Data listing
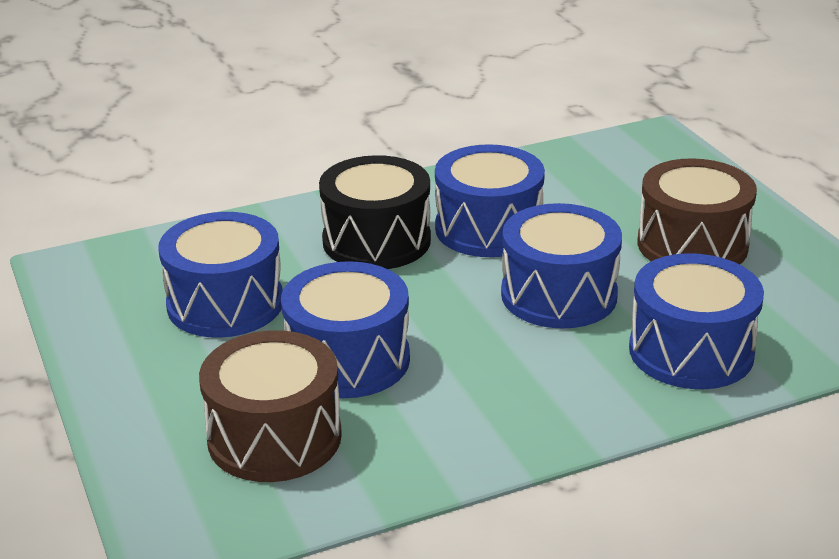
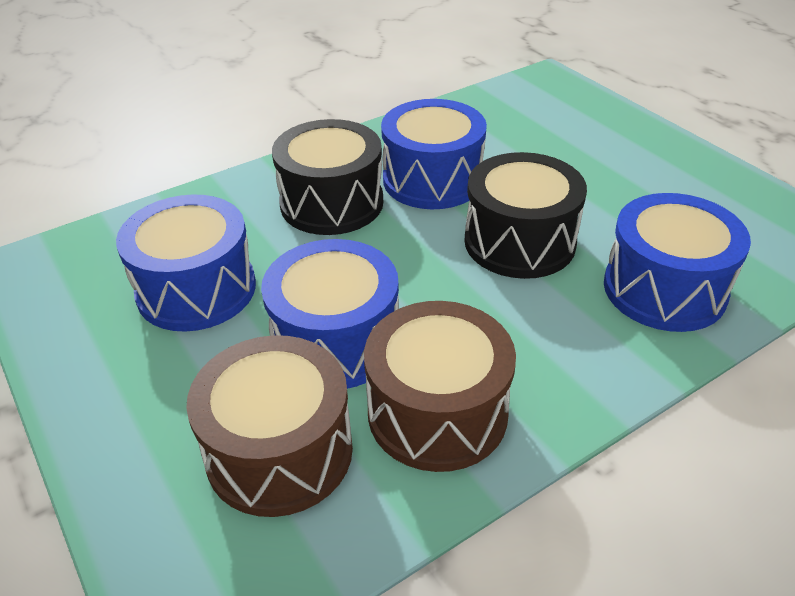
camera: 10 degrees left, 10 degrees up
blue drum [501,203,622,328] -> black drum [464,152,587,279]
brown drum [637,158,757,265] -> brown drum moved to [364,301,516,472]

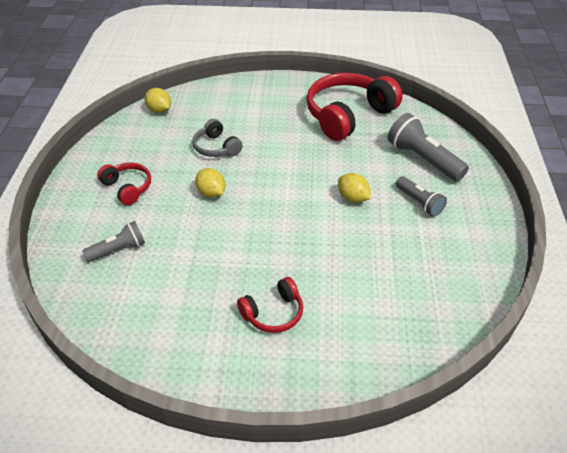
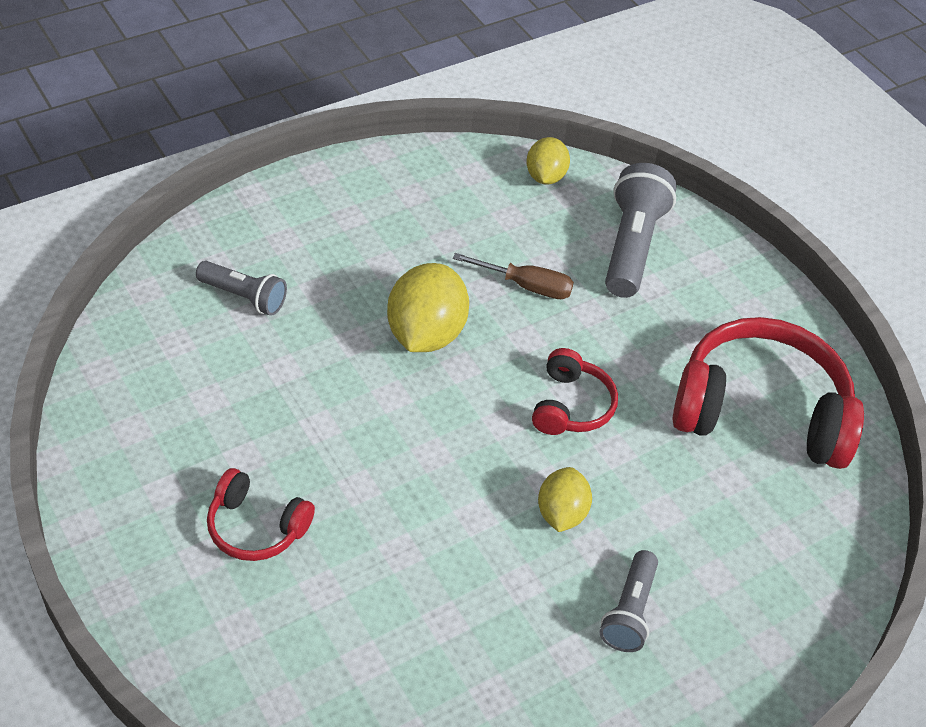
camera: 50 degrees right, 5 degrees up
red headphones [97,163,151,205] -> red headphones moved to [532,348,618,435]
grey headphones [192,119,243,157] -> brown screwdriver [453,253,574,299]
yellow lemon [195,168,225,198] -> yellow lemon [387,263,469,352], size x1.65
grey flashlight [388,113,469,181] -> grey flashlight moved to [605,163,677,298]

Task objective
Using the material above, report each line where "degrees" occurs.

Task output
camera: 10 degrees left, 10 degrees up
camera: 50 degrees right, 5 degrees up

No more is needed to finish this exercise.